--- Data for analysis ---

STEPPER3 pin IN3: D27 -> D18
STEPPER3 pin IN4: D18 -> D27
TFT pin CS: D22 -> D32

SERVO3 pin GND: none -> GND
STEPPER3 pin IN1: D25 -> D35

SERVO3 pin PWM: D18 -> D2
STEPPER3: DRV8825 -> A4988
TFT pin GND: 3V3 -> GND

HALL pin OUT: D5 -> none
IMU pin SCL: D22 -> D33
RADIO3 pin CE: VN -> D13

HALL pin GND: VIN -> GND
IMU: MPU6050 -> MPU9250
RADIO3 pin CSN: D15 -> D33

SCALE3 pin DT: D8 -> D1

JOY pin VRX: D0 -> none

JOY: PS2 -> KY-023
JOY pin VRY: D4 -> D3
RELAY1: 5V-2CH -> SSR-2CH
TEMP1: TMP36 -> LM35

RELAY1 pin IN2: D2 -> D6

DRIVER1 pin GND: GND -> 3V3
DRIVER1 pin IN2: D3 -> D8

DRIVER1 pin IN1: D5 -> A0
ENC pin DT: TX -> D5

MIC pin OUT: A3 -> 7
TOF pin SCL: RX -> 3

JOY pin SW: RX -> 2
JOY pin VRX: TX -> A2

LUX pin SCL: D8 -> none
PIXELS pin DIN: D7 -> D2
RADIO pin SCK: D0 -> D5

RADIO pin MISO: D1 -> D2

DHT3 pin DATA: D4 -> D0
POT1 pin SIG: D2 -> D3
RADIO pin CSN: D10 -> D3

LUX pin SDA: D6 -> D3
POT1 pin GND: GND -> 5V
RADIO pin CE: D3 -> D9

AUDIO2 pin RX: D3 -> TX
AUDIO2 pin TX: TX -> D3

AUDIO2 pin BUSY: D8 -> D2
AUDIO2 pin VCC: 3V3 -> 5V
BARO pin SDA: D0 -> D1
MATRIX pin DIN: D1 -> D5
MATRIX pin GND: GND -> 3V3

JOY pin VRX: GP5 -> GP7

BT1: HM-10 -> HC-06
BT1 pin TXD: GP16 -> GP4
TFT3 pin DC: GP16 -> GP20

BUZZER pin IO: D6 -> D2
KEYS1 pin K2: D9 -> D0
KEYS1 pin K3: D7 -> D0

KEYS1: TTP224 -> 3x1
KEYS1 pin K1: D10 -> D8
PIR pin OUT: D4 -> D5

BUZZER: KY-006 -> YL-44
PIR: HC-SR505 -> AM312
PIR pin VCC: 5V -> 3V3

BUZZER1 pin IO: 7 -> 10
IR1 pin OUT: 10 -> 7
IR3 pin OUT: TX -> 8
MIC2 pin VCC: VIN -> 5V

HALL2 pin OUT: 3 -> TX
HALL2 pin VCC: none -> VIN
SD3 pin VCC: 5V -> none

---

Write out precisely the lines from the one holding "ENC pin DT: TX -> D5" through the end of the material, including both of those ends.

ENC pin DT: TX -> D5

MIC pin OUT: A3 -> 7
TOF pin SCL: RX -> 3

JOY pin SW: RX -> 2
JOY pin VRX: TX -> A2

LUX pin SCL: D8 -> none
PIXELS pin DIN: D7 -> D2
RADIO pin SCK: D0 -> D5

RADIO pin MISO: D1 -> D2

DHT3 pin DATA: D4 -> D0
POT1 pin SIG: D2 -> D3
RADIO pin CSN: D10 -> D3

LUX pin SDA: D6 -> D3
POT1 pin GND: GND -> 5V
RADIO pin CE: D3 -> D9

AUDIO2 pin RX: D3 -> TX
AUDIO2 pin TX: TX -> D3

AUDIO2 pin BUSY: D8 -> D2
AUDIO2 pin VCC: 3V3 -> 5V
BARO pin SDA: D0 -> D1
MATRIX pin DIN: D1 -> D5
MATRIX pin GND: GND -> 3V3

JOY pin VRX: GP5 -> GP7

BT1: HM-10 -> HC-06
BT1 pin TXD: GP16 -> GP4
TFT3 pin DC: GP16 -> GP20

BUZZER pin IO: D6 -> D2
KEYS1 pin K2: D9 -> D0
KEYS1 pin K3: D7 -> D0

KEYS1: TTP224 -> 3x1
KEYS1 pin K1: D10 -> D8
PIR pin OUT: D4 -> D5

BUZZER: KY-006 -> YL-44
PIR: HC-SR505 -> AM312
PIR pin VCC: 5V -> 3V3

BUZZER1 pin IO: 7 -> 10
IR1 pin OUT: 10 -> 7
IR3 pin OUT: TX -> 8
MIC2 pin VCC: VIN -> 5V

HALL2 pin OUT: 3 -> TX
HALL2 pin VCC: none -> VIN
SD3 pin VCC: 5V -> none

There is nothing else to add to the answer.